### Stored items from a collection
*****

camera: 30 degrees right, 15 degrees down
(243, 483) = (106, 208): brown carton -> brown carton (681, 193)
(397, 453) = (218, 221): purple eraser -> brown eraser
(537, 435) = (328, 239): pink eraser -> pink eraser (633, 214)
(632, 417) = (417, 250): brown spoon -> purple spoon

*****

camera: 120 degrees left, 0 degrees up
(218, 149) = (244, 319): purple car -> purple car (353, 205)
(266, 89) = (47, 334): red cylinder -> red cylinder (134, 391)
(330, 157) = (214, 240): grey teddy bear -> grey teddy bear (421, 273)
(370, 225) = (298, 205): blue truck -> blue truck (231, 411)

*****

### What you should do
Reproduce every line above containing "degrees".

### Response
camera: 30 degrees right, 15 degrees down
camera: 120 degrees left, 0 degrees up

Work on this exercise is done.